| WORK REQUIRED |
When the line containing "Marco: [134,211,172,242] ->" is reached, begin reproducing lines exactly and continue through the last line of the records below.

Segment Start: INFORMATION

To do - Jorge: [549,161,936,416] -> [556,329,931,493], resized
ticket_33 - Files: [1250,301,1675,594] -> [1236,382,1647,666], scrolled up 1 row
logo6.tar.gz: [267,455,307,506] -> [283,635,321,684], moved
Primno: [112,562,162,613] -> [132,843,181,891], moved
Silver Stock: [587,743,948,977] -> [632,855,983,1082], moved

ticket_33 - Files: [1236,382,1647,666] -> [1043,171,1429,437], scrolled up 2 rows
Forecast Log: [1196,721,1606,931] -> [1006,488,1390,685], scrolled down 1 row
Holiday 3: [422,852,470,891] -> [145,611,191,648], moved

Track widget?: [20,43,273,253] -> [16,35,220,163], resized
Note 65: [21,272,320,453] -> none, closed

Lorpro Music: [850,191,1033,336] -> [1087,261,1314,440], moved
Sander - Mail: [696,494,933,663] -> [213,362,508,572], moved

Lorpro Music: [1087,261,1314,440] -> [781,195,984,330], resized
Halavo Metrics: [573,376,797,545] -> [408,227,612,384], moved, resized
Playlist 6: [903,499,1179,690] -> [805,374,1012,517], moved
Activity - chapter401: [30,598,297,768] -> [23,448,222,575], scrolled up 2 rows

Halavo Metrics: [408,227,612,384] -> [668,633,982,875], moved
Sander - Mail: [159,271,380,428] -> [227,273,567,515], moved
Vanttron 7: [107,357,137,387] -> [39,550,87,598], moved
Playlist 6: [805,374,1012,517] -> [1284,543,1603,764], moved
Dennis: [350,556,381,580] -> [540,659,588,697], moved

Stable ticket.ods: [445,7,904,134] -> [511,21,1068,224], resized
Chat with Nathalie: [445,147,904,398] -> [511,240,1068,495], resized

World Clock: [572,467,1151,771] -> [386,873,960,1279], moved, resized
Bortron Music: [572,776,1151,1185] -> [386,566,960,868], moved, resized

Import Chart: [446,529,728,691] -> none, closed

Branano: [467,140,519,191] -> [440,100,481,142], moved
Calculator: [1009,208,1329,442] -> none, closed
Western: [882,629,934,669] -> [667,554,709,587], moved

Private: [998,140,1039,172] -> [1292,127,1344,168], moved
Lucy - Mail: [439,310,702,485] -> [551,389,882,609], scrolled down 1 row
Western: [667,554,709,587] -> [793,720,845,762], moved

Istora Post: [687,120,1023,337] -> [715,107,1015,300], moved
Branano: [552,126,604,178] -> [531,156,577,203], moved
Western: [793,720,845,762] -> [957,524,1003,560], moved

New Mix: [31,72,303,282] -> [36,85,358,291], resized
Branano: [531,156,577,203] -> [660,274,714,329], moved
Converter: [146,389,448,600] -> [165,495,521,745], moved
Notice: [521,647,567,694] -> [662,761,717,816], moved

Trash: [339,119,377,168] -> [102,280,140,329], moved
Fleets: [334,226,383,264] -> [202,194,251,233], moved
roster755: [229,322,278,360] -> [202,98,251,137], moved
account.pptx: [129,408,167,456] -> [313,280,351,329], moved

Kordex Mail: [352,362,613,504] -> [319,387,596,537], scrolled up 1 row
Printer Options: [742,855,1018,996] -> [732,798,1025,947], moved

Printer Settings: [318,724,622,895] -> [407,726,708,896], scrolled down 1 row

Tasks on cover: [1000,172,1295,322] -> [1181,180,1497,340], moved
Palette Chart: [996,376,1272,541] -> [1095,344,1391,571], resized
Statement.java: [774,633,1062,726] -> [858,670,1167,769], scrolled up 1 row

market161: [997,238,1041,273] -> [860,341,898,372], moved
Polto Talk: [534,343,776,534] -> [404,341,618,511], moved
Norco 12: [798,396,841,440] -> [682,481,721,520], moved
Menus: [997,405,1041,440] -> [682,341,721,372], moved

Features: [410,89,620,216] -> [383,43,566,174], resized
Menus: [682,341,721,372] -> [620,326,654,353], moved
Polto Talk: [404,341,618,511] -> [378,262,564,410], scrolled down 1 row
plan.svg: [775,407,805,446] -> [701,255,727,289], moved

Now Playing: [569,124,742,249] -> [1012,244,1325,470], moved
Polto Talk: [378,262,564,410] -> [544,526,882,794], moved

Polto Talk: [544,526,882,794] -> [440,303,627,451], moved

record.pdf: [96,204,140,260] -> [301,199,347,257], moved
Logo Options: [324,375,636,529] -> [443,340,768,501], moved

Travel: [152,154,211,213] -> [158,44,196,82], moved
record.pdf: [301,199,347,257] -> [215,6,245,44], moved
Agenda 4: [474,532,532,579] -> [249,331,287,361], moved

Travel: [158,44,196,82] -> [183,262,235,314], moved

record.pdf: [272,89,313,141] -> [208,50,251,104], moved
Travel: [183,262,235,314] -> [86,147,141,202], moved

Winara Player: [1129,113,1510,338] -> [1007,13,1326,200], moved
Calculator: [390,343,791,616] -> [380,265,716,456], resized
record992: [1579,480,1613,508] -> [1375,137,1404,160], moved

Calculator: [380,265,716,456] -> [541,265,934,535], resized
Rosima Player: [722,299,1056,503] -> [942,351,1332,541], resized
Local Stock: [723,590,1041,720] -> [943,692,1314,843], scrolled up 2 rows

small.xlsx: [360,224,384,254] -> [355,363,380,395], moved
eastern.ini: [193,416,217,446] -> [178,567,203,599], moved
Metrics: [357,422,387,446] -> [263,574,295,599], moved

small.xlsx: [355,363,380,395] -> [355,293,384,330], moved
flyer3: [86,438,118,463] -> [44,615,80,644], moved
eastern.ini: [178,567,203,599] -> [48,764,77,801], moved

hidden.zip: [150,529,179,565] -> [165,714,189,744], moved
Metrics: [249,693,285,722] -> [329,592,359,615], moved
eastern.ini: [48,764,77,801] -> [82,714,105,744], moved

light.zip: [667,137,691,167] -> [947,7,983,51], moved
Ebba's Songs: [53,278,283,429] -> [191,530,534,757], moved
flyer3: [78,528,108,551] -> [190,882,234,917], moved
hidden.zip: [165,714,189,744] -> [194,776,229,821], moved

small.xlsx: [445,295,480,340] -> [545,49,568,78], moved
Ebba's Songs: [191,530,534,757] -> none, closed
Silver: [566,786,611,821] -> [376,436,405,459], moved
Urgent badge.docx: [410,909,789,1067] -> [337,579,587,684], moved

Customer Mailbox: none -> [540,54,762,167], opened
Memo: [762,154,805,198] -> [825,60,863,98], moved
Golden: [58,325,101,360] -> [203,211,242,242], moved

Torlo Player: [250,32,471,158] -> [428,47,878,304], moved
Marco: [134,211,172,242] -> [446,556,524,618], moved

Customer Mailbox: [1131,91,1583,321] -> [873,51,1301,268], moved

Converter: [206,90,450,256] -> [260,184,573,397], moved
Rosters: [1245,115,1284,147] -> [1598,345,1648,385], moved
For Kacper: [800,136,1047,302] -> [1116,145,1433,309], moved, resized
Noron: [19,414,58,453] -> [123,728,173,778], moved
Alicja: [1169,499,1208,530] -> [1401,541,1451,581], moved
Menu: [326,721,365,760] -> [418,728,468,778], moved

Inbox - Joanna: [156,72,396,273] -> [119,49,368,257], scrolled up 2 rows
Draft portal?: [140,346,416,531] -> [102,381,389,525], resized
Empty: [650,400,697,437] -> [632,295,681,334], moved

Segment End: INFORMATION

| EXERCISE OUTPUT |
Marco: [134,211,172,242] -> [446,556,524,618], moved

Customer Mailbox: [1131,91,1583,321] -> [873,51,1301,268], moved

Converter: [206,90,450,256] -> [260,184,573,397], moved
Rosters: [1245,115,1284,147] -> [1598,345,1648,385], moved
For Kacper: [800,136,1047,302] -> [1116,145,1433,309], moved, resized
Noron: [19,414,58,453] -> [123,728,173,778], moved
Alicja: [1169,499,1208,530] -> [1401,541,1451,581], moved
Menu: [326,721,365,760] -> [418,728,468,778], moved

Inbox - Joanna: [156,72,396,273] -> [119,49,368,257], scrolled up 2 rows
Draft portal?: [140,346,416,531] -> [102,381,389,525], resized
Empty: [650,400,697,437] -> [632,295,681,334], moved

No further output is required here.